Segment Start: MATERIAL SUPPLIED

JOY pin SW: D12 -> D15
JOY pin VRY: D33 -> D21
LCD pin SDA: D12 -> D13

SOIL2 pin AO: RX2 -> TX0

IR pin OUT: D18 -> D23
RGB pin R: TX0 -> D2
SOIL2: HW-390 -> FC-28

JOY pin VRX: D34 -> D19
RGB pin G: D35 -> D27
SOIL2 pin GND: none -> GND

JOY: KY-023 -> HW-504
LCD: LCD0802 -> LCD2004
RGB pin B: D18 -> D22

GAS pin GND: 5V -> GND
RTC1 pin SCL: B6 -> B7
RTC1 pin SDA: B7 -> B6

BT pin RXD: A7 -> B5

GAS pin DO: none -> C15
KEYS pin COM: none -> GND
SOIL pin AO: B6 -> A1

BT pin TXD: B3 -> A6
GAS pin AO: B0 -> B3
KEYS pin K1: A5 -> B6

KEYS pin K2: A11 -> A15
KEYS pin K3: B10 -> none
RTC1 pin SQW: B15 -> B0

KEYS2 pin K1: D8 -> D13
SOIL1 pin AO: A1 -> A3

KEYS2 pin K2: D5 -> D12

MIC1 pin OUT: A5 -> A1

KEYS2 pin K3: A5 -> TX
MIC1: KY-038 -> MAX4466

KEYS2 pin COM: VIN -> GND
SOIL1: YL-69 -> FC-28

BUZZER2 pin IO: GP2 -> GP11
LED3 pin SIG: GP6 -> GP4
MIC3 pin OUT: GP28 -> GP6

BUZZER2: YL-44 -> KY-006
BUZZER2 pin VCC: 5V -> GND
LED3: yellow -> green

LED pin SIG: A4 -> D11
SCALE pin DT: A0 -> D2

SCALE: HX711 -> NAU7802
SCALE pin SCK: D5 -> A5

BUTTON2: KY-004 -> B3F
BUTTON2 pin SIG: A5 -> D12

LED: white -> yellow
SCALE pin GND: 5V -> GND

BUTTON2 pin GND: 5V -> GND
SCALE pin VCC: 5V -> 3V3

Segment End: MATERIAL SUPPLIED

**DESCRIPTION OF THE TASK**
Look for the line with "IR pin OUT: D18 -> D23" in the listing above. Print it and each later line exactly, ending with the last line.

**YOUR SOLUTION**
IR pin OUT: D18 -> D23
RGB pin R: TX0 -> D2
SOIL2: HW-390 -> FC-28

JOY pin VRX: D34 -> D19
RGB pin G: D35 -> D27
SOIL2 pin GND: none -> GND

JOY: KY-023 -> HW-504
LCD: LCD0802 -> LCD2004
RGB pin B: D18 -> D22

GAS pin GND: 5V -> GND
RTC1 pin SCL: B6 -> B7
RTC1 pin SDA: B7 -> B6

BT pin RXD: A7 -> B5

GAS pin DO: none -> C15
KEYS pin COM: none -> GND
SOIL pin AO: B6 -> A1

BT pin TXD: B3 -> A6
GAS pin AO: B0 -> B3
KEYS pin K1: A5 -> B6

KEYS pin K2: A11 -> A15
KEYS pin K3: B10 -> none
RTC1 pin SQW: B15 -> B0

KEYS2 pin K1: D8 -> D13
SOIL1 pin AO: A1 -> A3

KEYS2 pin K2: D5 -> D12

MIC1 pin OUT: A5 -> A1

KEYS2 pin K3: A5 -> TX
MIC1: KY-038 -> MAX4466

KEYS2 pin COM: VIN -> GND
SOIL1: YL-69 -> FC-28

BUZZER2 pin IO: GP2 -> GP11
LED3 pin SIG: GP6 -> GP4
MIC3 pin OUT: GP28 -> GP6

BUZZER2: YL-44 -> KY-006
BUZZER2 pin VCC: 5V -> GND
LED3: yellow -> green

LED pin SIG: A4 -> D11
SCALE pin DT: A0 -> D2

SCALE: HX711 -> NAU7802
SCALE pin SCK: D5 -> A5

BUTTON2: KY-004 -> B3F
BUTTON2 pin SIG: A5 -> D12

LED: white -> yellow
SCALE pin GND: 5V -> GND

BUTTON2 pin GND: 5V -> GND
SCALE pin VCC: 5V -> 3V3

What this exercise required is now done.